▶ _Records for the exercise_
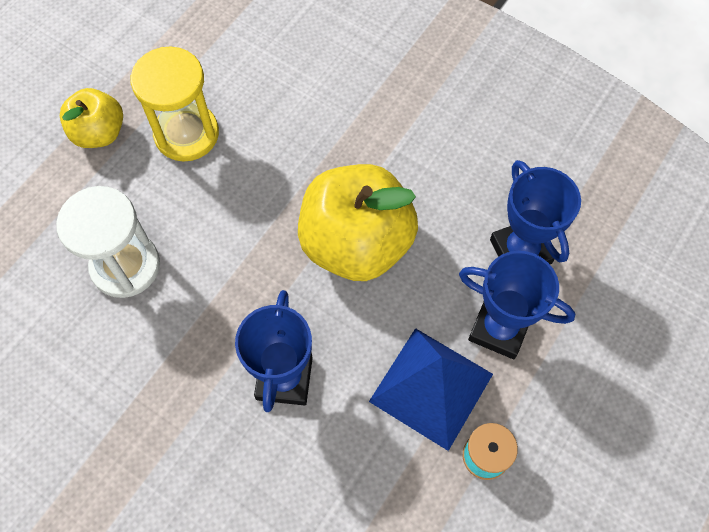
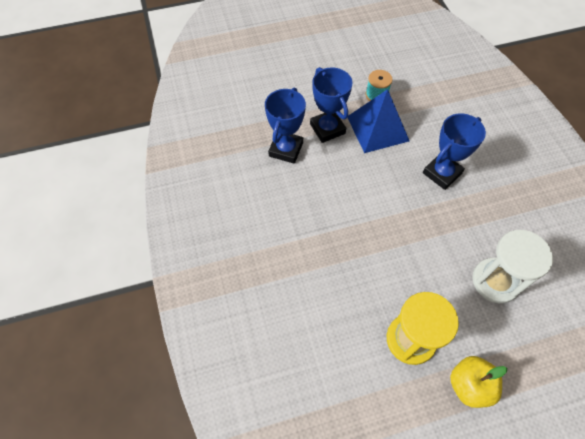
camera: 140 degrees left, 5 degrees down
(356, 243) = (360, 206): yellow apple -> none

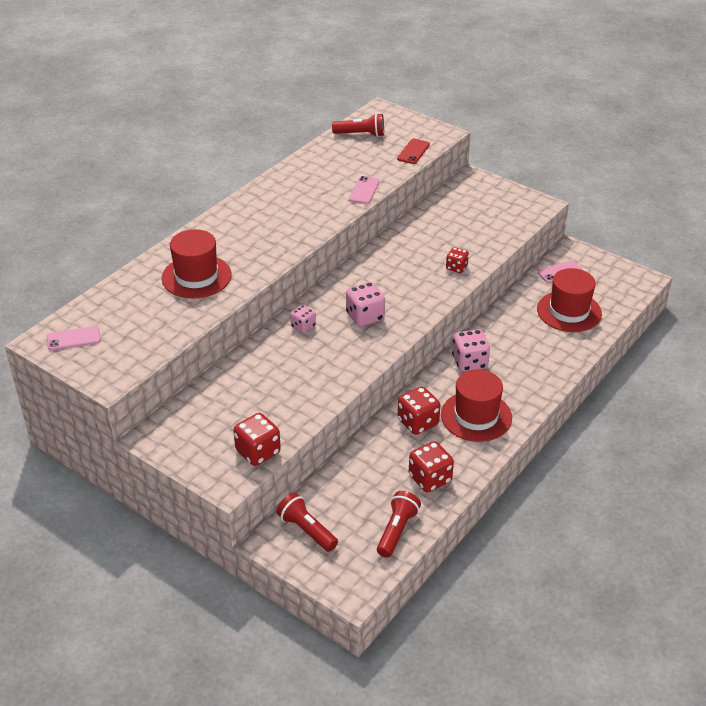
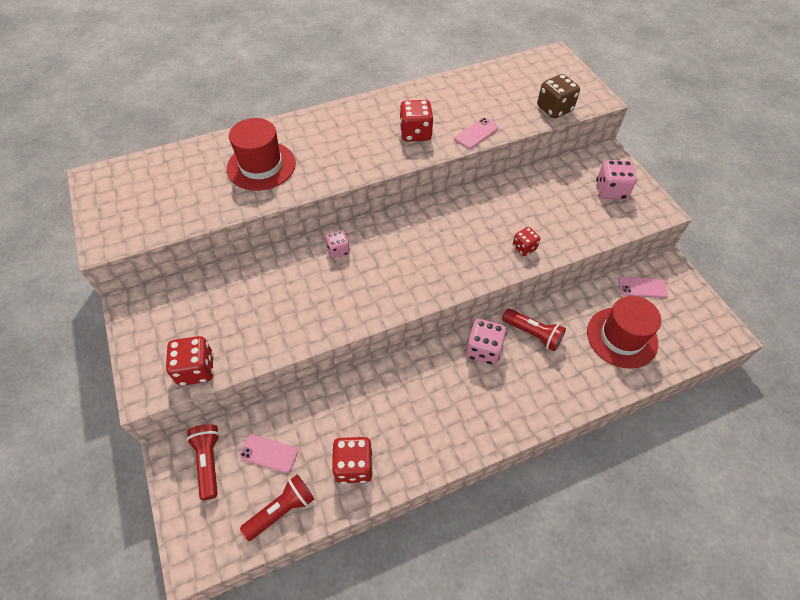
camera: 30 degrees right, 15 degrees up
(73, 338) = (117, 186): pink phone -> pink phone (269, 453)
(361, 134) = (518, 74): red flashlight -> red flashlight (533, 334)
(365, 317) = (399, 265): pink dice -> pink dice (611, 191)
(413, 152) = (554, 109): red phone -> brown dice
(418, 422) = (388, 394): red dice -> red dice (415, 133)
(476, 416) = (447, 415): red hat -> none

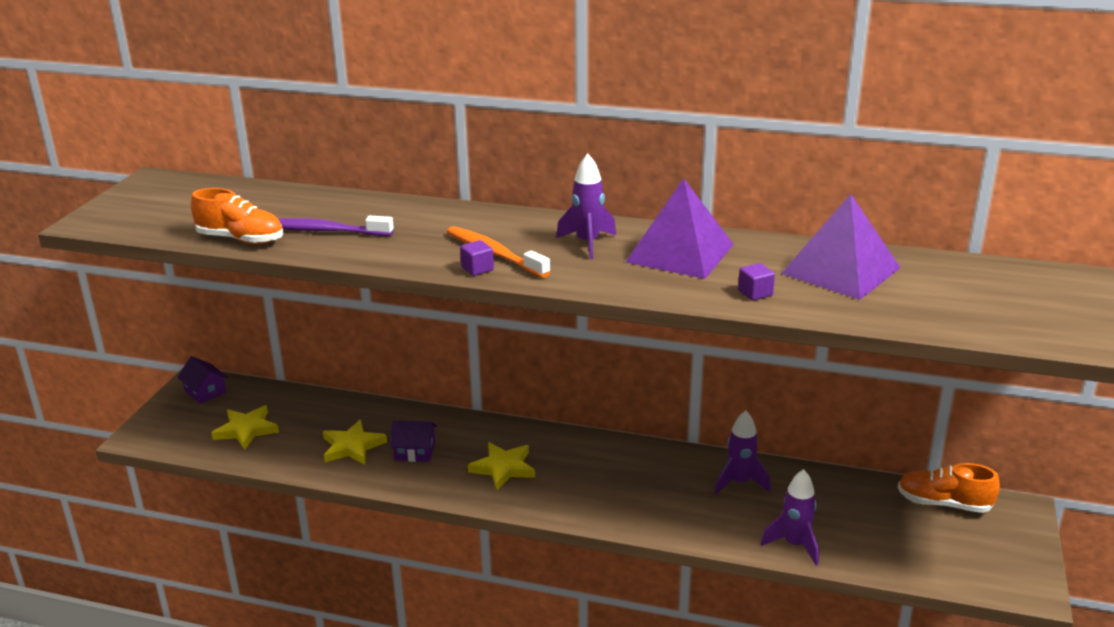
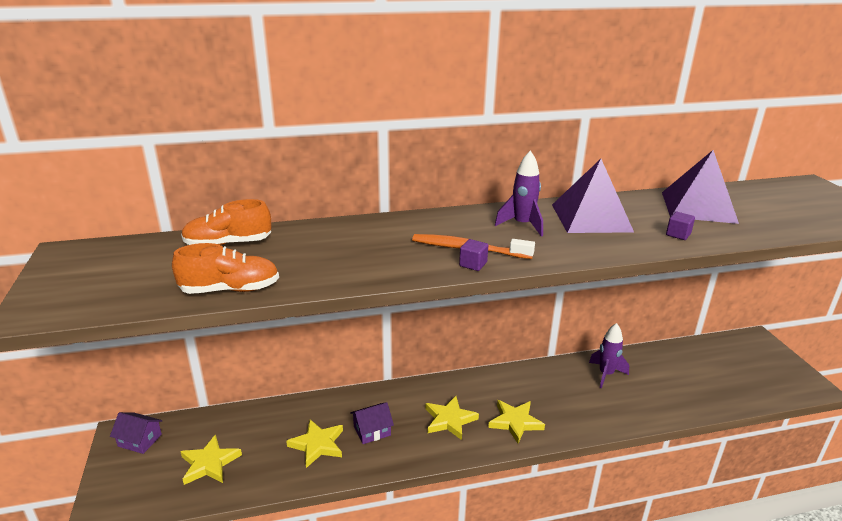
camera: 30 degrees left, 0 degrees up
(324, 231) = (301, 263): purple toothbrush -> none
(573, 494) = (515, 422): none -> yellow star
(794, 545) = (678, 406): purple rocket -> none
(944, 503) = (720, 348): orange shoe -> orange shoe (228, 244)

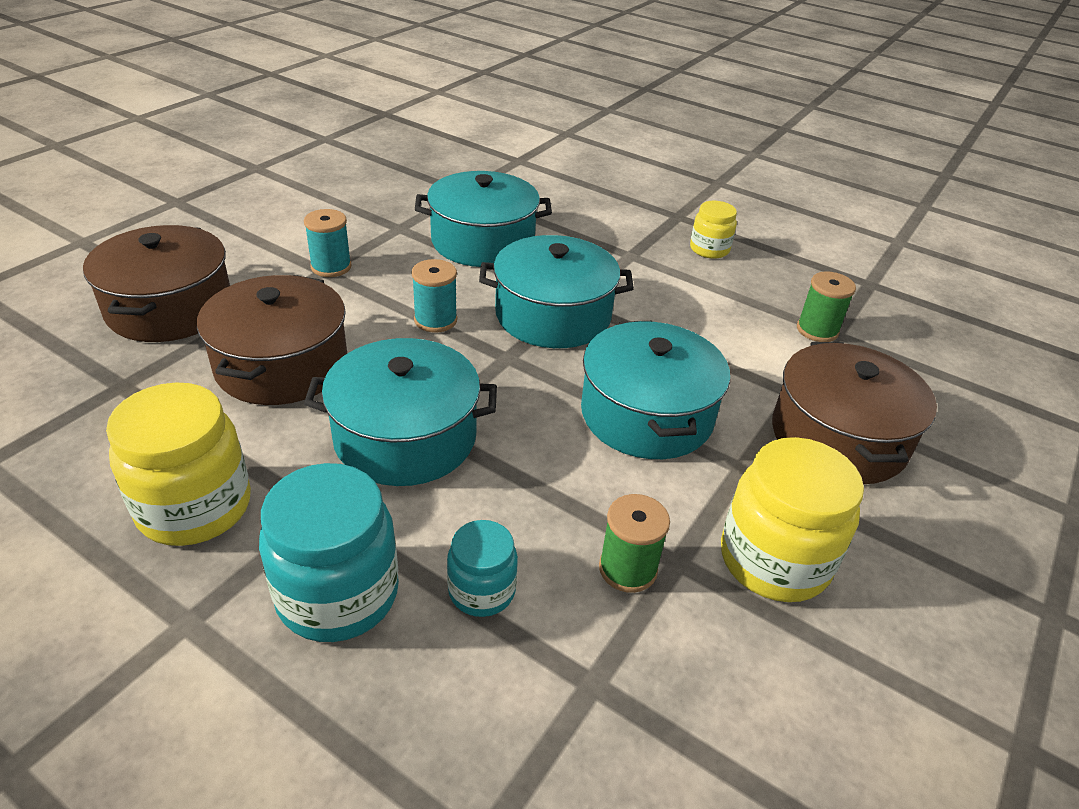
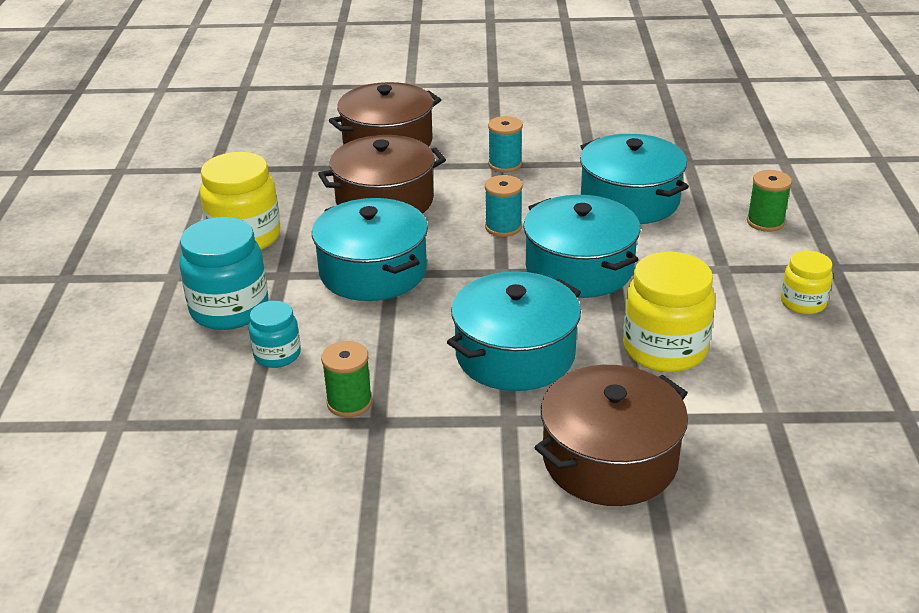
camera: 60 degrees right, 5 degrees down
(774, 560) = (424, 465): yellow jar -> yellow jar (664, 349)
(817, 330) = (760, 404): green spool -> green spool (765, 222)

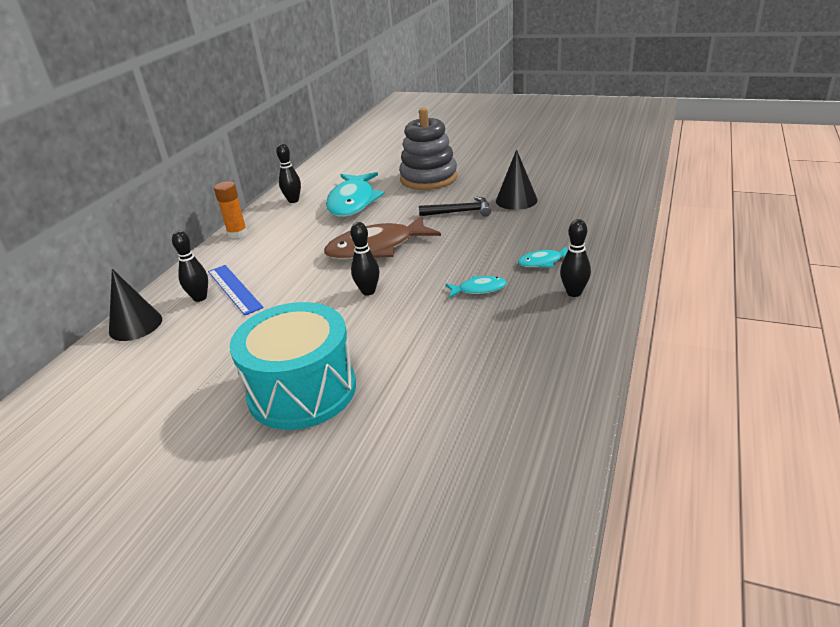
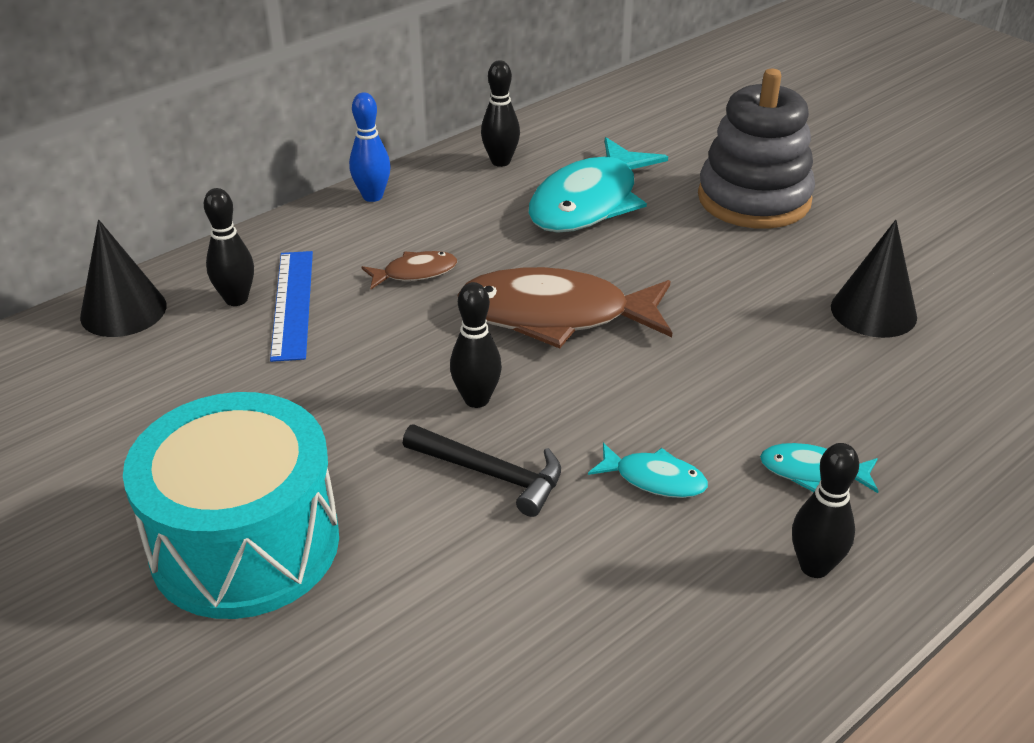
camera: 25 degrees right, 5 degrees up
(237, 234) = (372, 196): orange glue stick -> blue bowling pin
(290, 255) = (415, 273): none -> brown fish
(459, 212) = (750, 296): black hammer -> black hammer (491, 474)

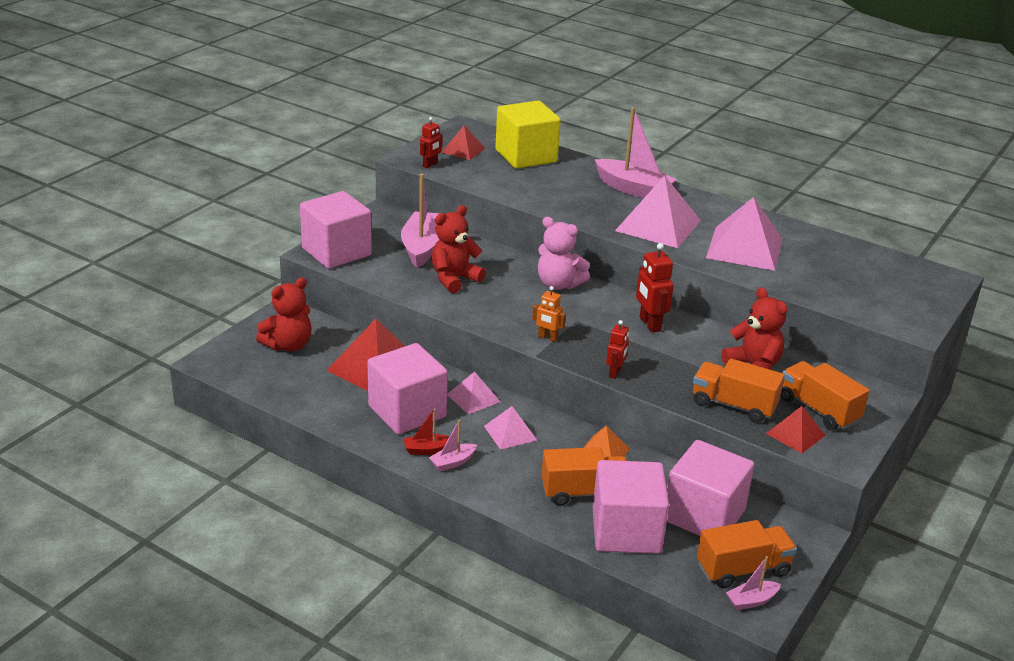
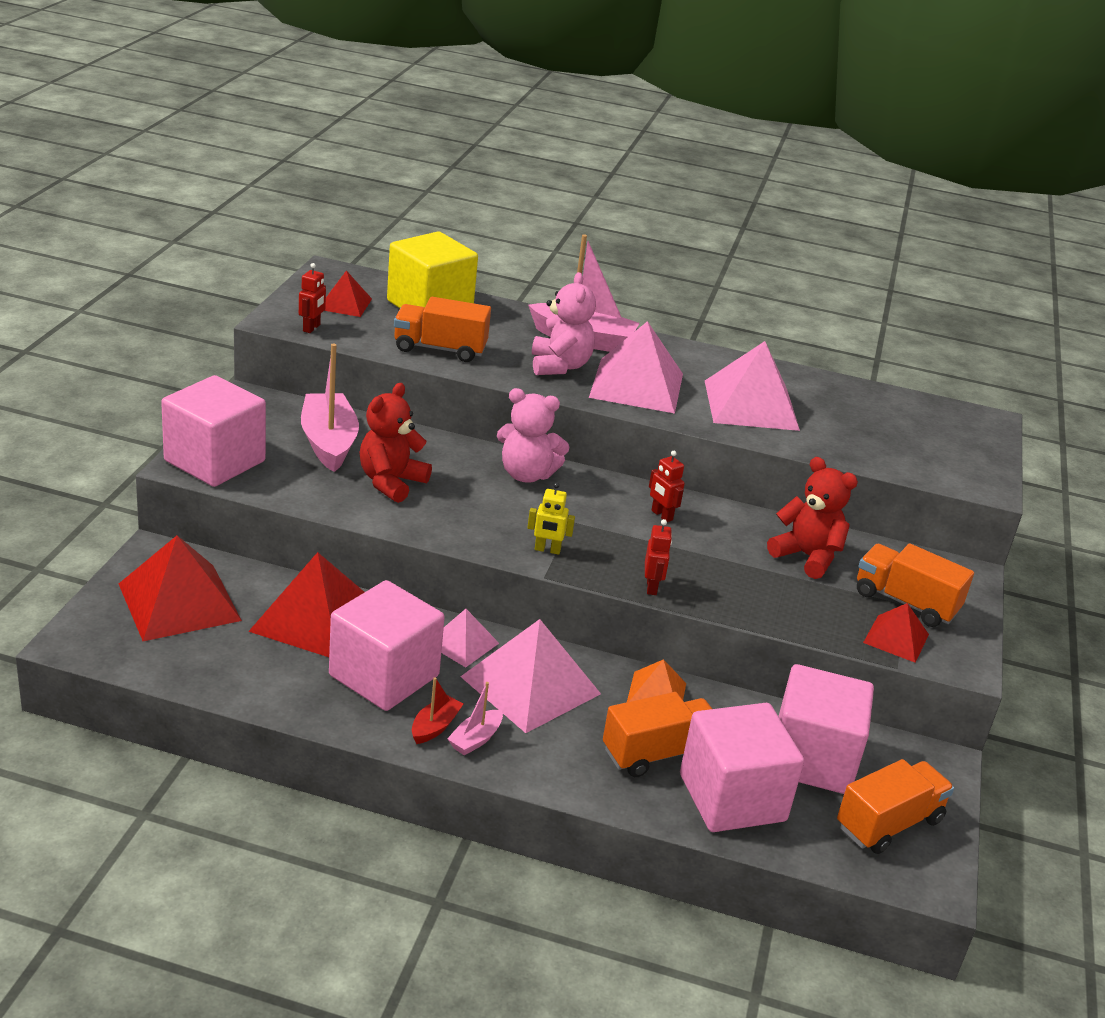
camera: 20 degrees left, 0 degrees up
(288, 345) = (179, 602): red teddy bear -> red pyramid
(427, 450) = (435, 727): red boat -> red boat turned 150 degrees clockwise
(510, 433) = (530, 685): pink pyramid -> pink pyramid, size x1.85
(547, 338) = (547, 550): orange robot -> yellow robot
(604, 206) = (559, 366): none -> pink teddy bear
(649, 324) = (661, 515): red robot -> red robot, size x0.63
(733, 405) = (809, 611): orange truck -> orange truck (440, 349)
(751, 601) = (917, 864): pink boat -> none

▶ _Exercise goal_
Return the lines containing "robot", taking each one from the listing.

▶ _Answer to this task_
(547, 338) = (547, 550): orange robot -> yellow robot
(649, 324) = (661, 515): red robot -> red robot, size x0.63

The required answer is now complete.